Items listed in a dataset
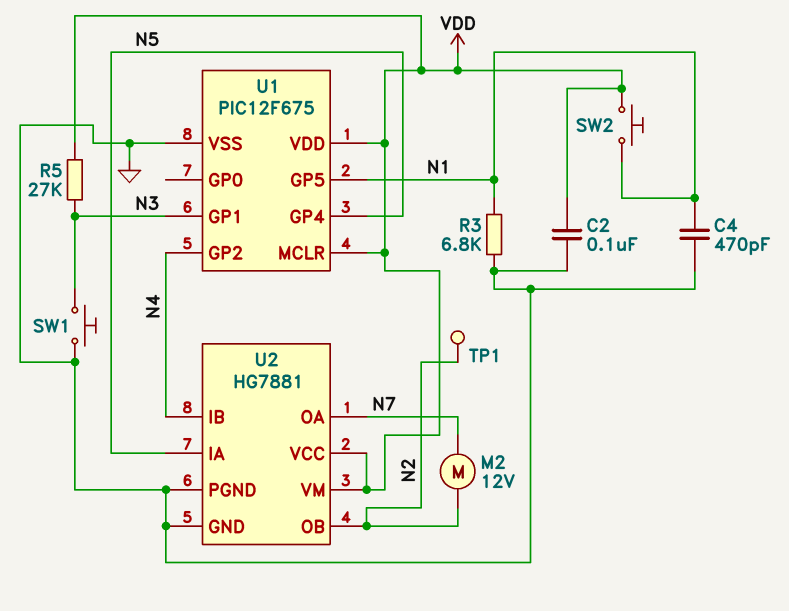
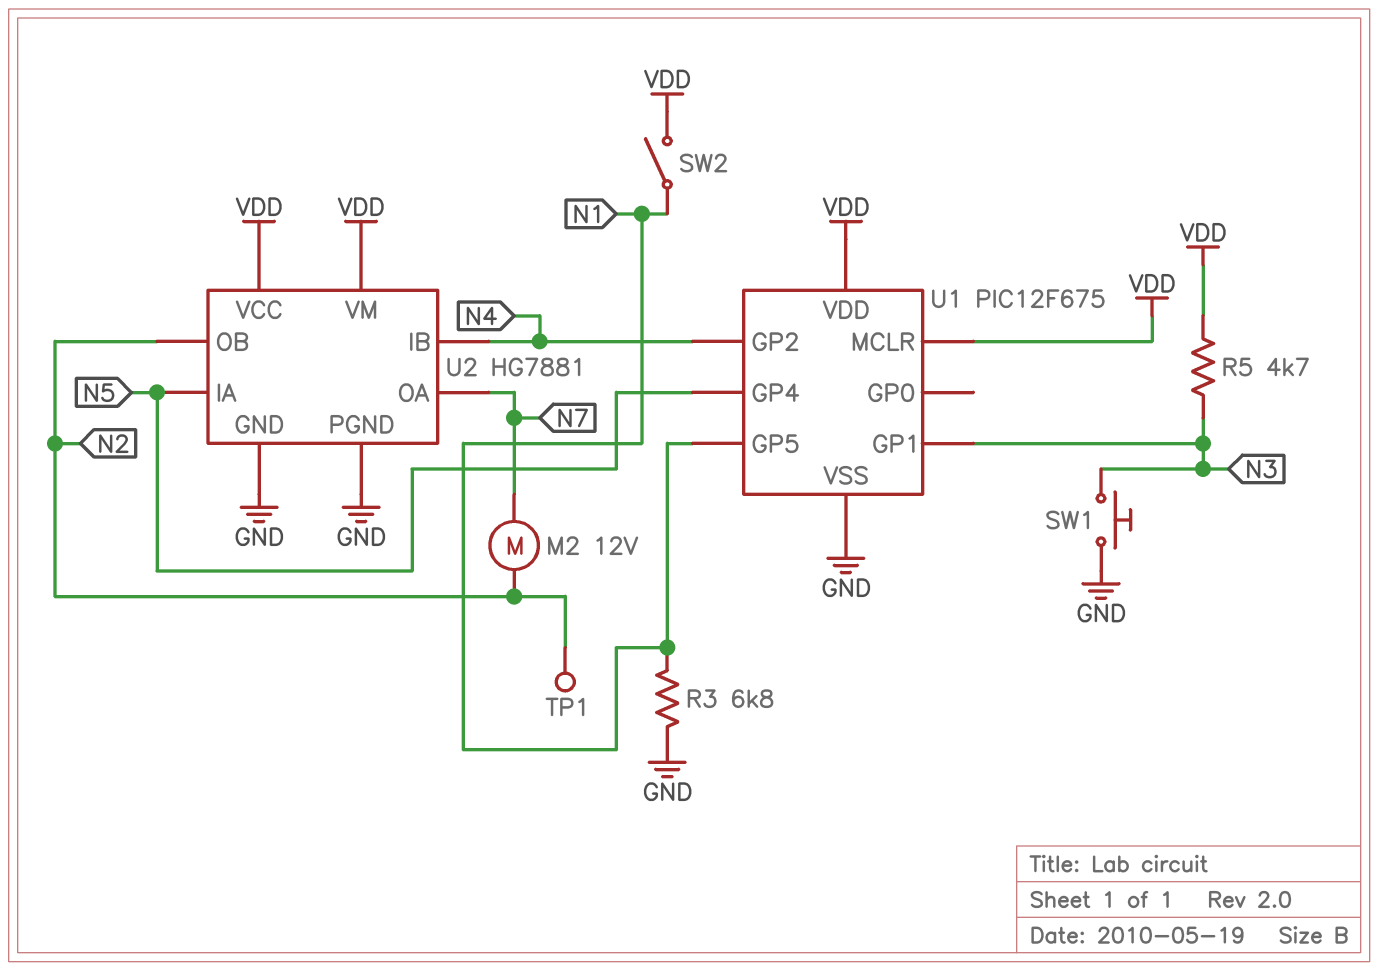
C2: 100nF (GND, VDD) -> none
C4: 470pF (GND, N1) -> none
R5: 27k (N3, VDD) -> 4.7k (N3, VDD)
SW2: button (N1, VDD) -> switch (N1, VDD)

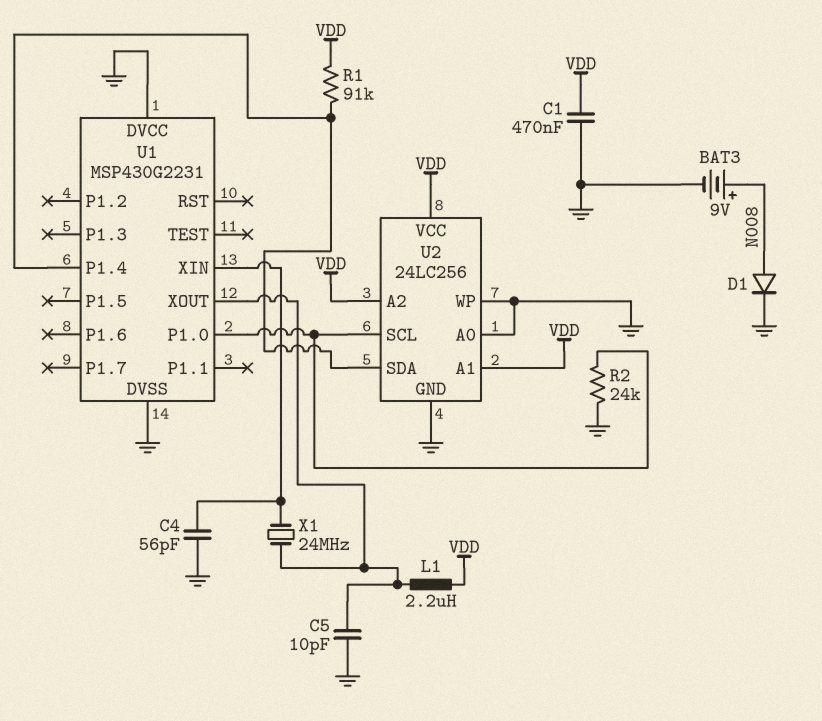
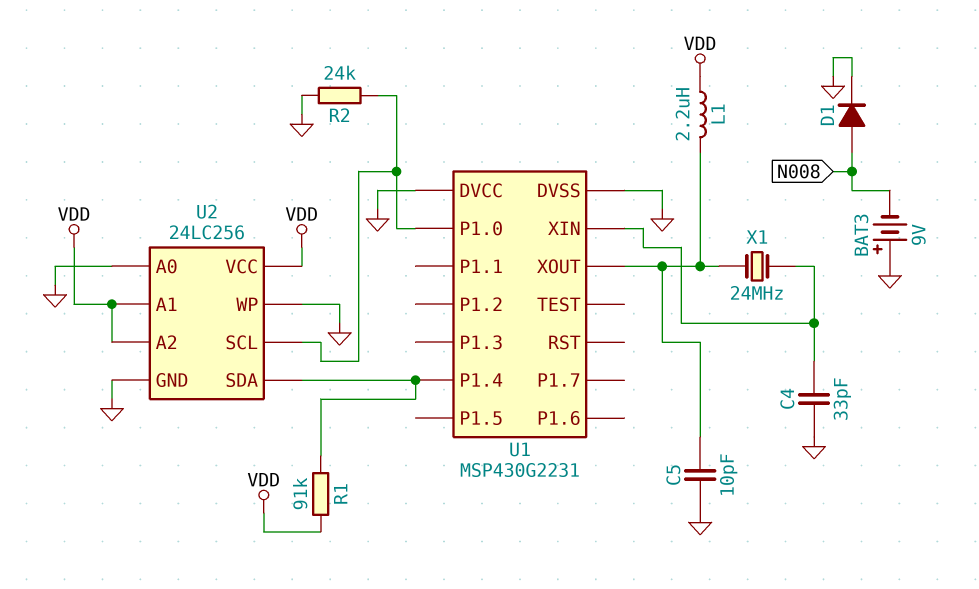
BAT3: 9V (plus N008, minus GND) -> 9V (plus GND, minus N008)
C1: 470nF (GND, VDD) -> none
C4: 56pF (GND, U1/XIN) -> 33pF (GND, U1/XIN)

**Brief:** Copy each entry exactly as written. Images should not appear in the copy.

**Output for this task:**
C2: 100nF (GND, VDD) -> none
C4: 470pF (GND, N1) -> none
R5: 27k (N3, VDD) -> 4.7k (N3, VDD)
SW2: button (N1, VDD) -> switch (N1, VDD)

BAT3: 9V (plus N008, minus GND) -> 9V (plus GND, minus N008)
C1: 470nF (GND, VDD) -> none
C4: 56pF (GND, U1/XIN) -> 33pF (GND, U1/XIN)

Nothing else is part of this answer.